- **Problem requirements**:
Every line from the one with "R110: 150k (GND, SIG5) -> none" to the final line of the records should be printed exactly as it is, with pictures left out.

- **Input data**:
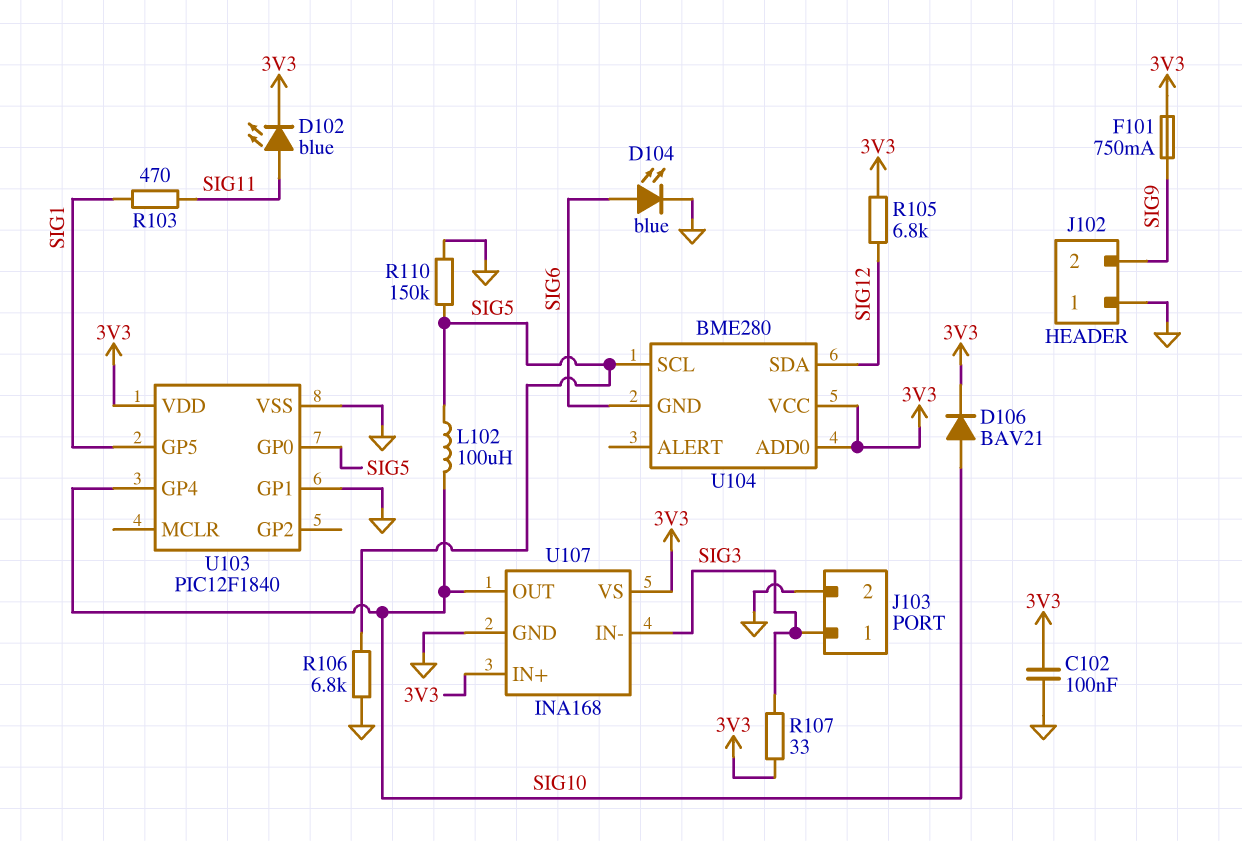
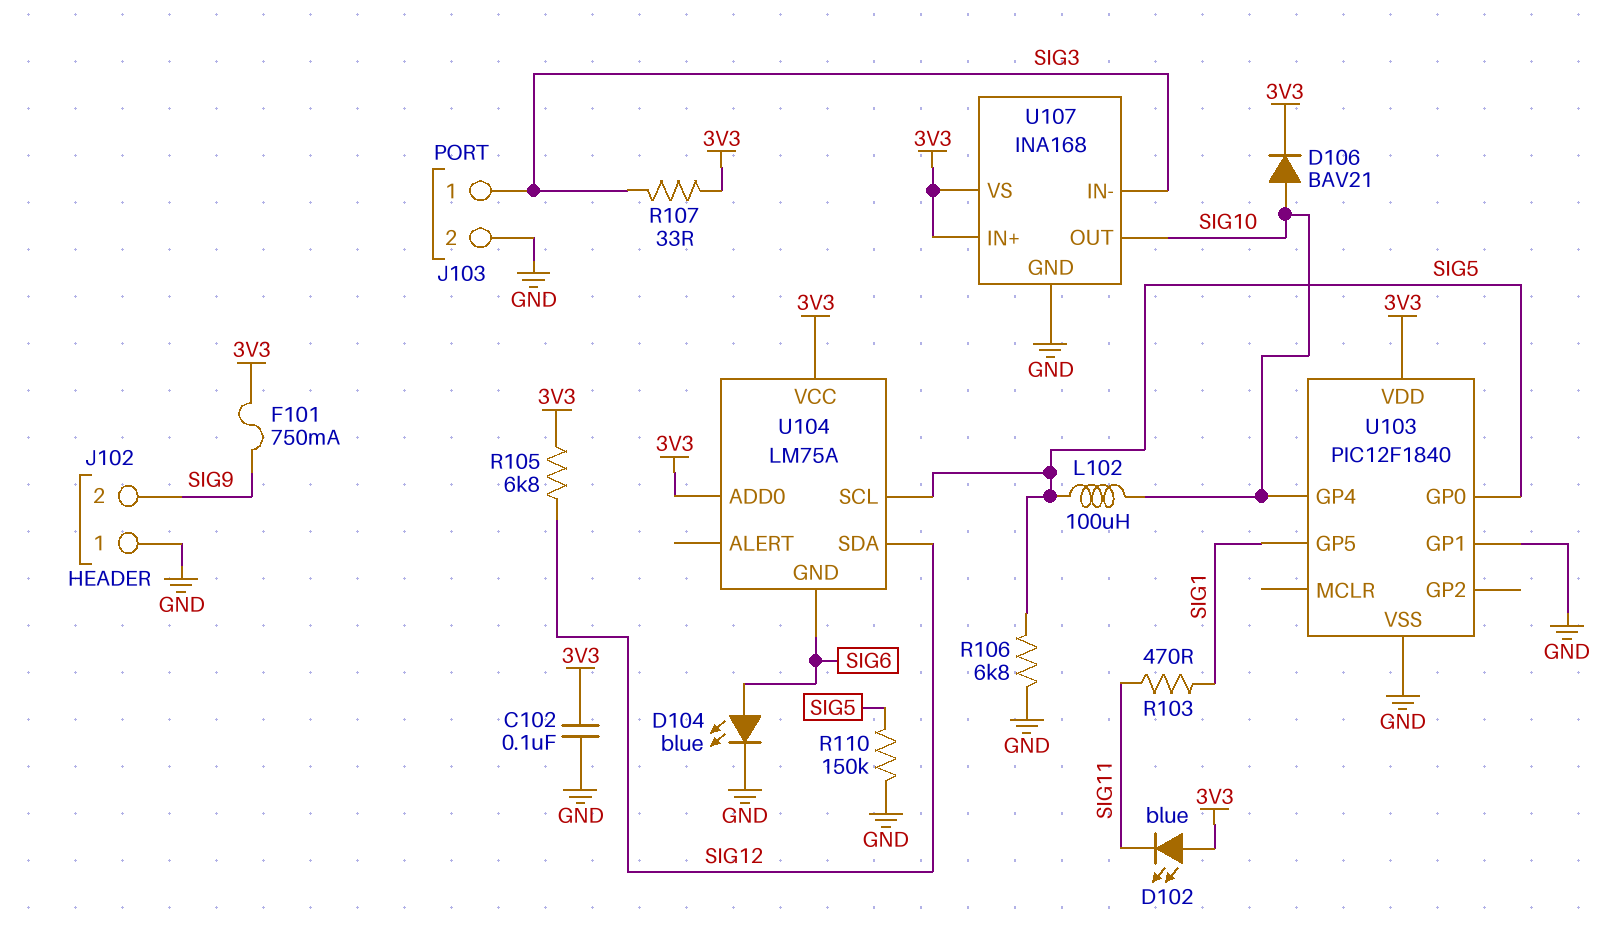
D102: LED blue (A SIG11, K 3V3) -> LED blue (A 3V3, K SIG11)
U104: BME280 -> LM75A

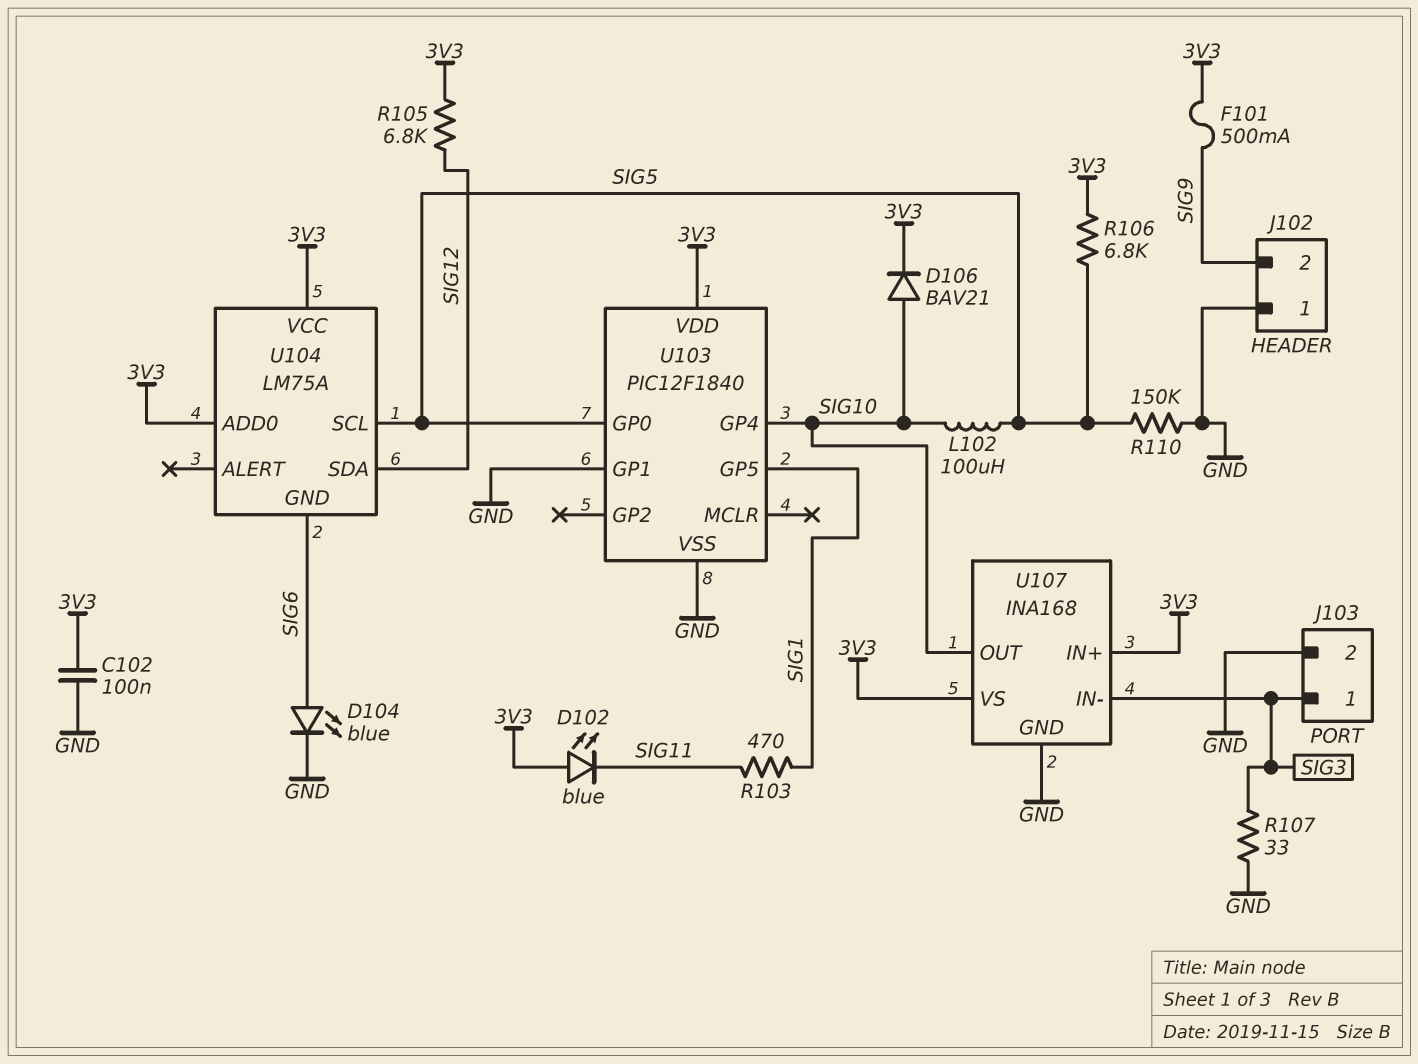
F101: 750mA (3V3, SIG9) -> 500mA (3V3, SIG9)
R106: 6.8k (GND, SIG5) -> 6.8k (3V3, SIG5)
R107: 33 (3V3, SIG3) -> 33 (GND, SIG3)

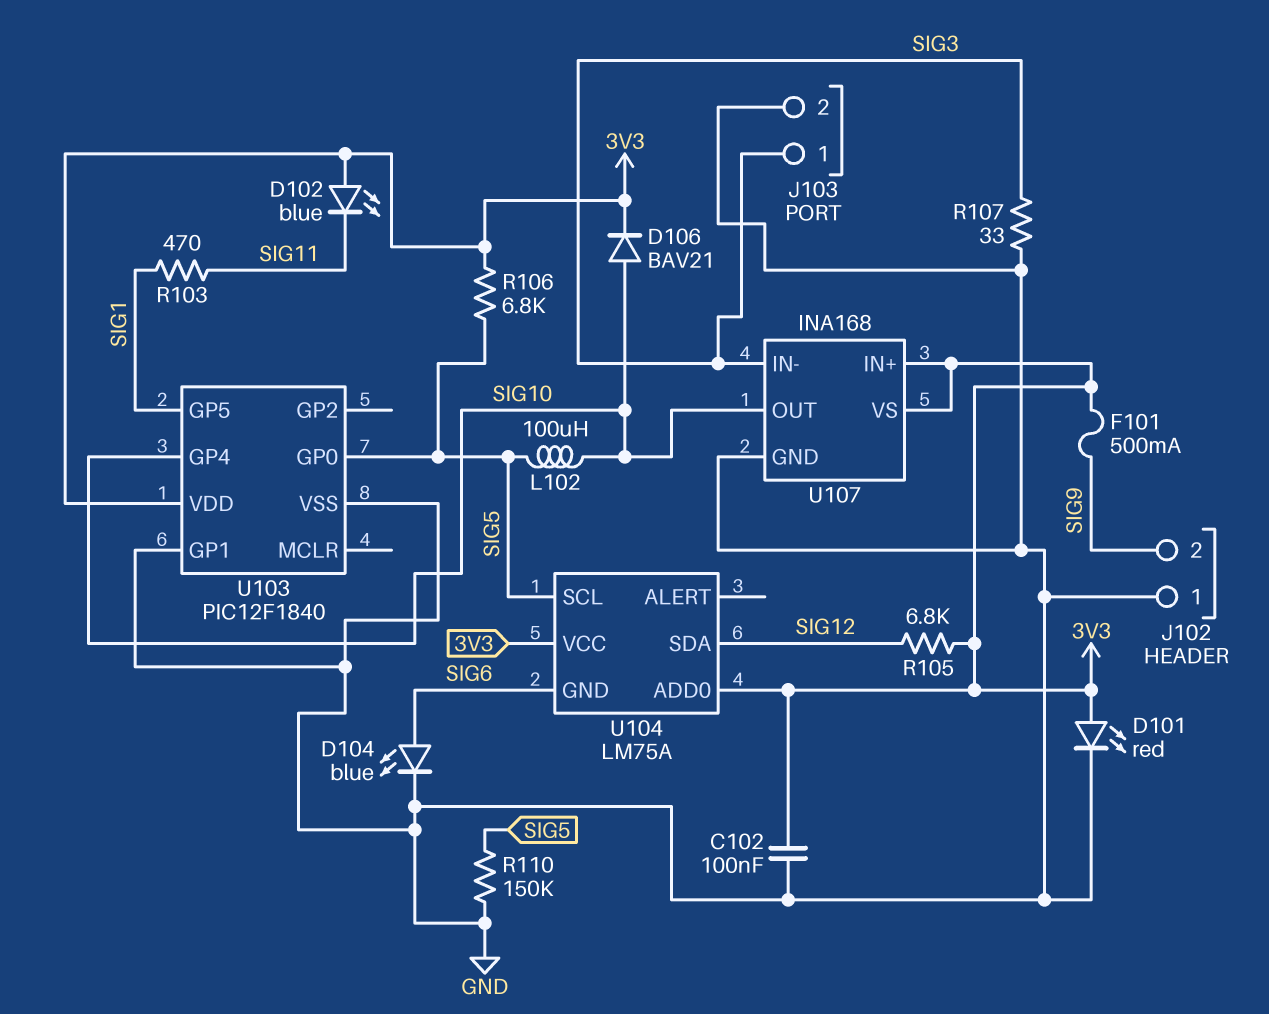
D101: none -> LED red (A 3V3, K GND)

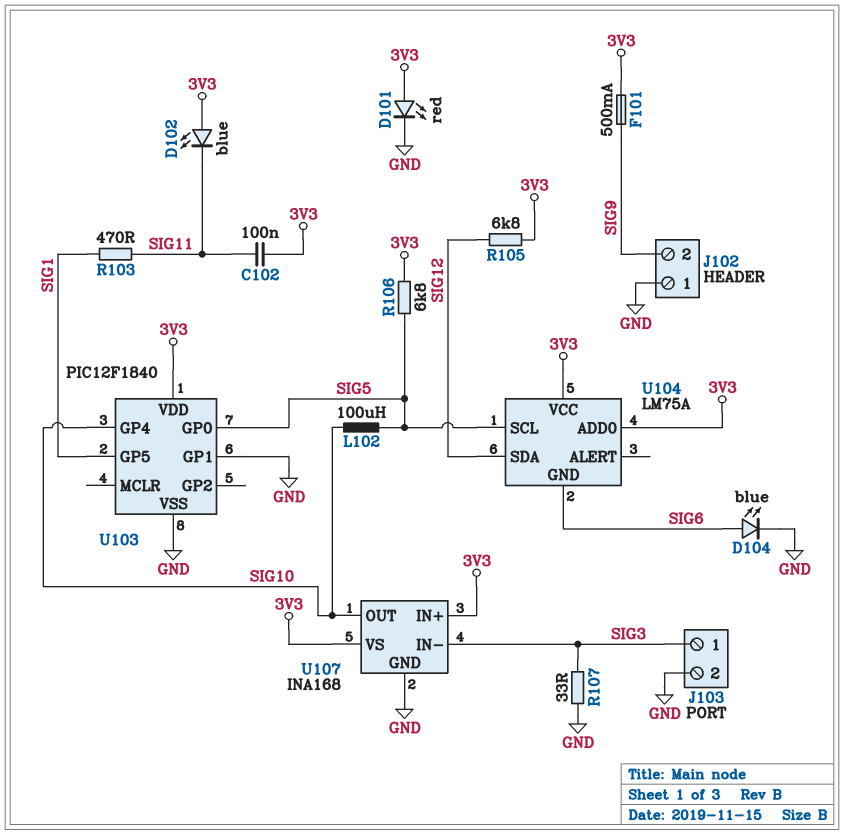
C102: 100nF (3V3, GND) -> 100nF (3V3, SIG11)
D106: diode BAV21 (A SIG10, K 3V3) -> none
R110: 150k (GND, SIG5) -> none

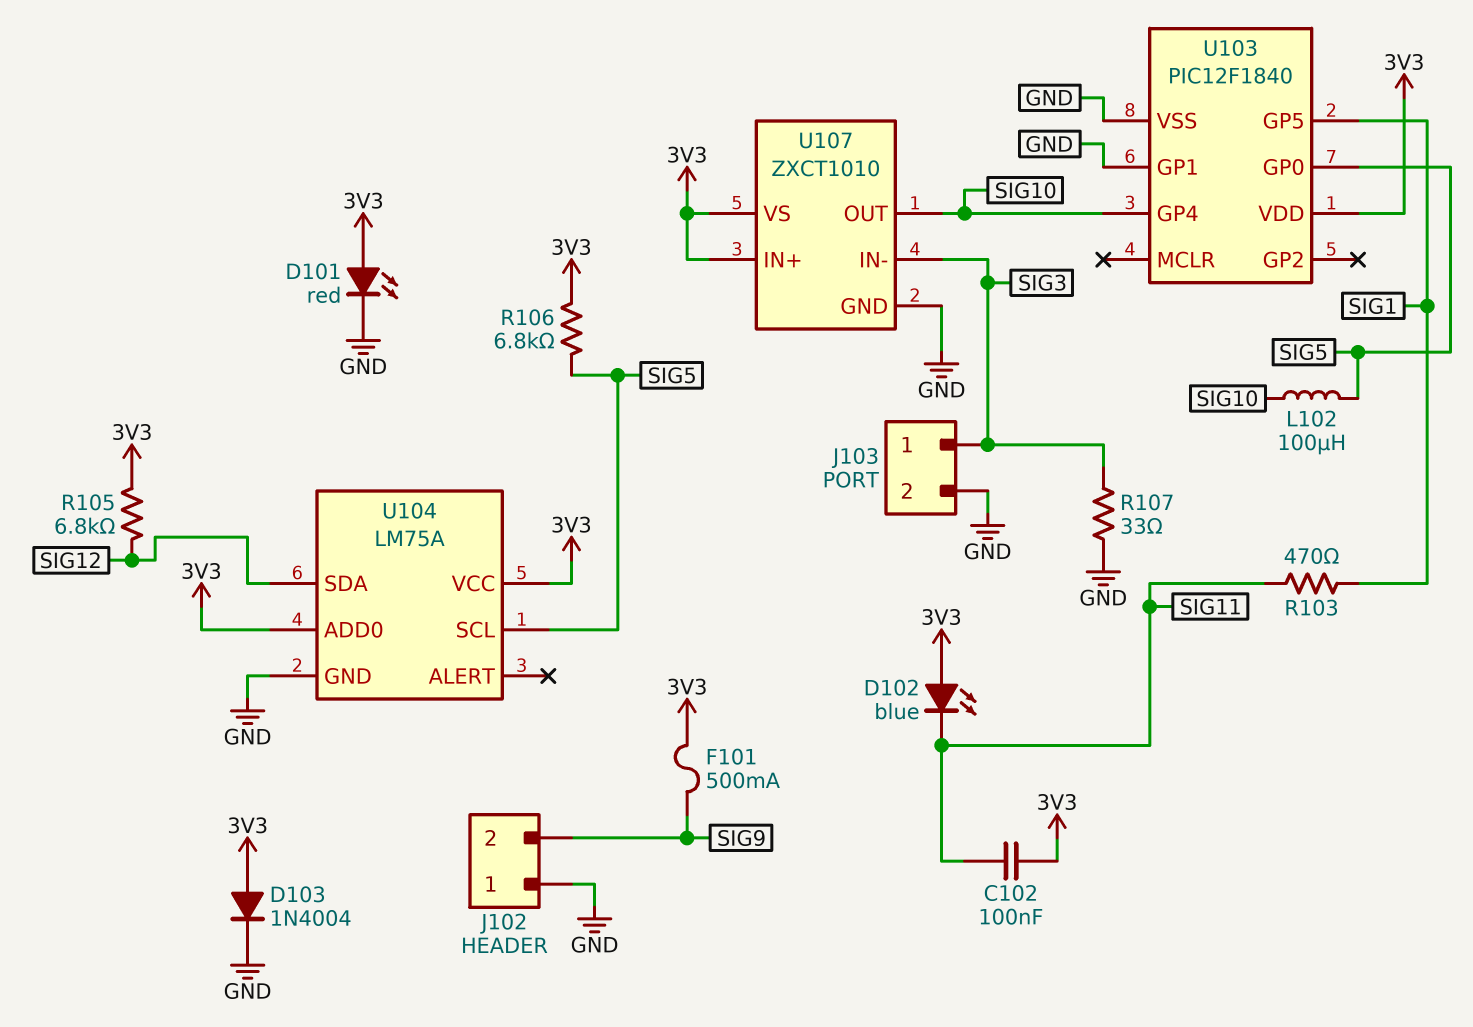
D103: none -> diode 1N4004 (A 3V3, K GND)
D104: LED blue (A SIG6, K GND) -> none
U104 pin GND: SIG6 -> GND
U107: INA168 -> ZXCT1010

- **Response box**:
R110: 150k (GND, SIG5) -> none

D103: none -> diode 1N4004 (A 3V3, K GND)
D104: LED blue (A SIG6, K GND) -> none
U104 pin GND: SIG6 -> GND
U107: INA168 -> ZXCT1010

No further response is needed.